Given data >>

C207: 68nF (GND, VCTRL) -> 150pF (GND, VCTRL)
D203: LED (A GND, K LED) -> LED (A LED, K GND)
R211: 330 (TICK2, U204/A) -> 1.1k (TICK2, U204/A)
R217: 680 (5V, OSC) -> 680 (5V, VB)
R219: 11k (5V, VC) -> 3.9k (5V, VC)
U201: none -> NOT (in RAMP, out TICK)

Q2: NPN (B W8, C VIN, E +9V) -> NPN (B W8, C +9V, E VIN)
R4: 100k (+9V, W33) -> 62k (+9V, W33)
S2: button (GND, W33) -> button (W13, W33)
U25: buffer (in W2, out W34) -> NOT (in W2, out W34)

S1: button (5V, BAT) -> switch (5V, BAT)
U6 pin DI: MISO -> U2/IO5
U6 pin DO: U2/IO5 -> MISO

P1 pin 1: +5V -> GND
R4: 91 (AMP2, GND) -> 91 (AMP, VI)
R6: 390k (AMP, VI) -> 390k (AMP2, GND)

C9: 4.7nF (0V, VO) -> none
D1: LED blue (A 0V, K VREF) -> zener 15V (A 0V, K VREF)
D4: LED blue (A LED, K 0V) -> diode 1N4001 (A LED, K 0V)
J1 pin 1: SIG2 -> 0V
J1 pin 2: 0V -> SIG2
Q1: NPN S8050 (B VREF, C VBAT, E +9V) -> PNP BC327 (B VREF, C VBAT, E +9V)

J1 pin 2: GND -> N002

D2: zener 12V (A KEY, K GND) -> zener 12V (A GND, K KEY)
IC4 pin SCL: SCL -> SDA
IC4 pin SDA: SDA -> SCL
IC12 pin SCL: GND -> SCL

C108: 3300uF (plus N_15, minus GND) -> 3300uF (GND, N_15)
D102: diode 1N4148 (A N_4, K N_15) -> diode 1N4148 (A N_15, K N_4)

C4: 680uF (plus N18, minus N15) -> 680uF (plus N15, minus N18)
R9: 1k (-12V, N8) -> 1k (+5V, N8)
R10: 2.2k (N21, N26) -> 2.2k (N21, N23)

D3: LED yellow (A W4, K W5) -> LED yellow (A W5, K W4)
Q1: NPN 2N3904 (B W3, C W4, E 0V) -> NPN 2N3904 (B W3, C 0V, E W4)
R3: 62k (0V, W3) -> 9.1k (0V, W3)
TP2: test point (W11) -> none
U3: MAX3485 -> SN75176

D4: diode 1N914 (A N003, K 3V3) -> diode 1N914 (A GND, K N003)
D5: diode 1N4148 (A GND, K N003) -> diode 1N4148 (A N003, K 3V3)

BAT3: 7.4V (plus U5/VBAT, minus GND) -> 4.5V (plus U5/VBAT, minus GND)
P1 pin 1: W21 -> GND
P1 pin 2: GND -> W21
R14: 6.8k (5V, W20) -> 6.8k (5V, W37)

What to do >> Count, in the records above, the lines that contain "plus", and write only the resulting number.

Output of the exercise >> 3